» WORK REQUEST: Report all lines of the records that contain "bowl".

» PROVIDED MATERIAL:
****************************************

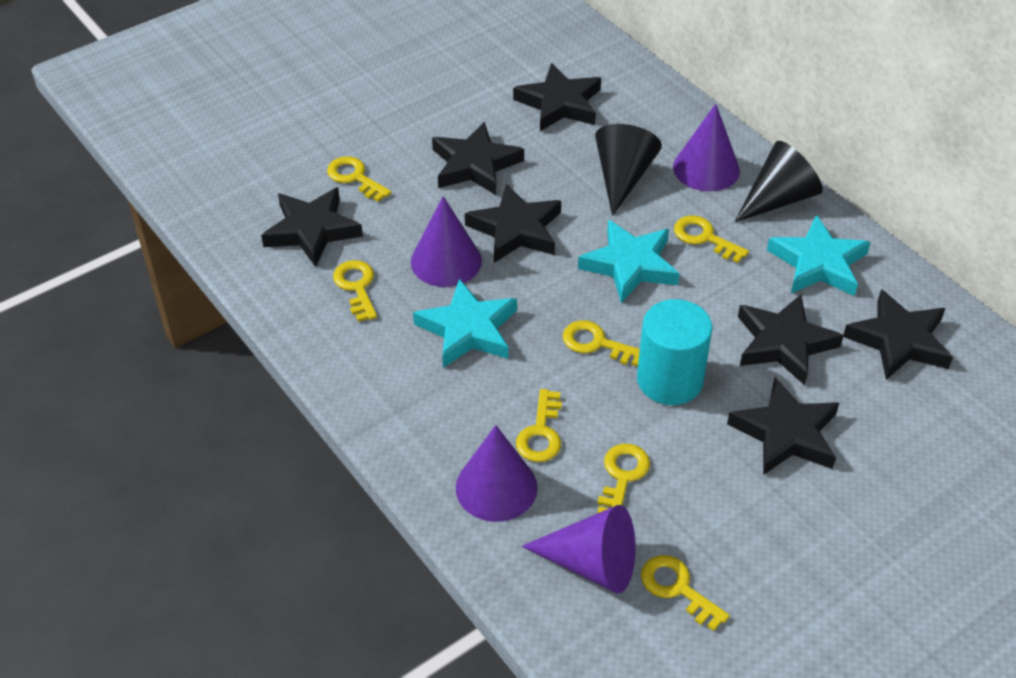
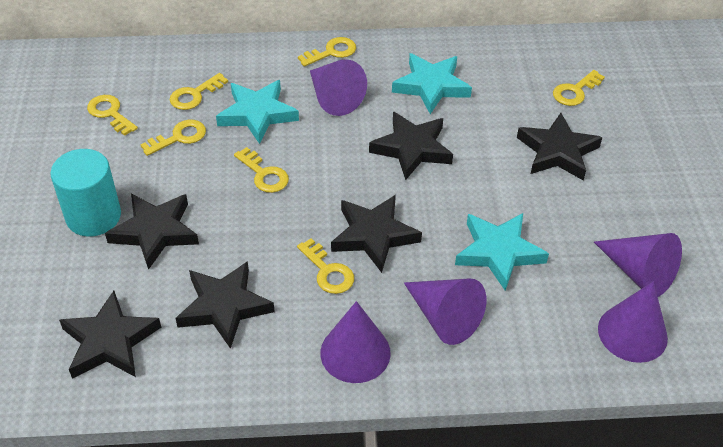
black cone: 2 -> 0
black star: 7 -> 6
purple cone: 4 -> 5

****************************************

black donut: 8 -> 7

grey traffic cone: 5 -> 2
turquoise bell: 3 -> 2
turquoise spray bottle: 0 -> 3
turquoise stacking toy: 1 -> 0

****************************************

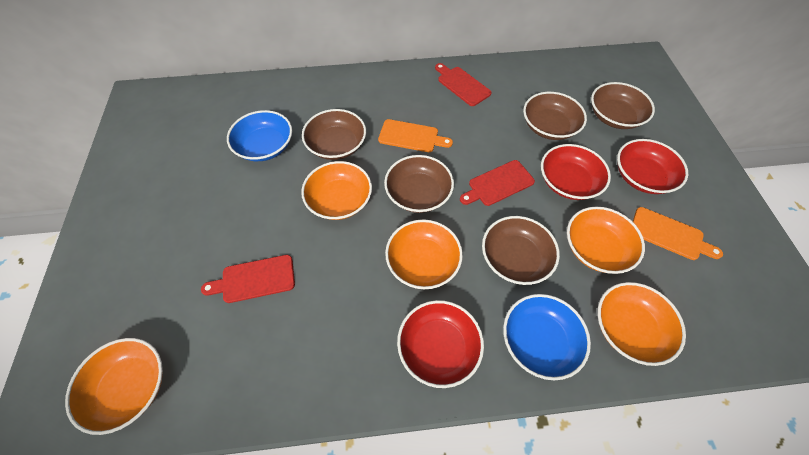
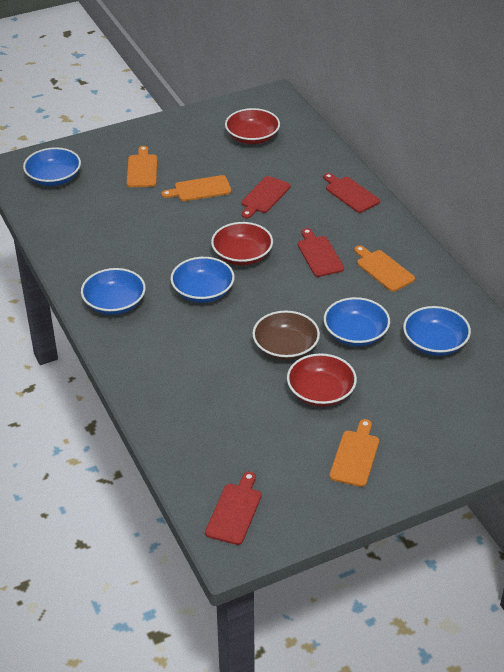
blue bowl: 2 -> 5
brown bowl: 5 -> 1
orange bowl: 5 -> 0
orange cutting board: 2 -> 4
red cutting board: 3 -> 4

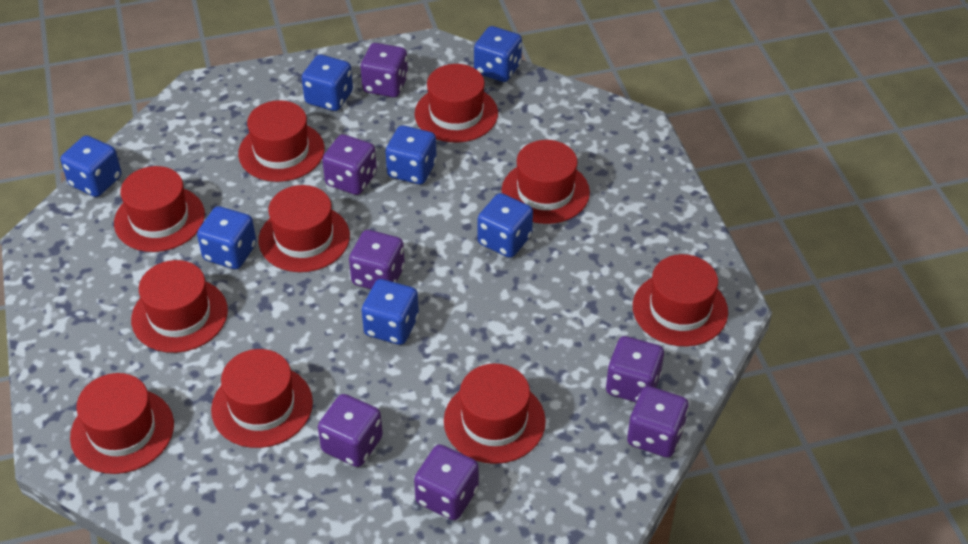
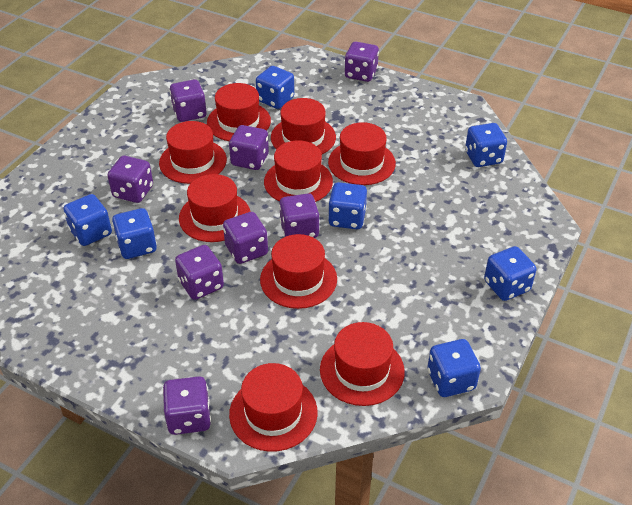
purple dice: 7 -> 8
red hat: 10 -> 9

****************************************

» SOLUTION TO THIS EXERCISE:
blue bowl: 2 -> 5
brown bowl: 5 -> 1
orange bowl: 5 -> 0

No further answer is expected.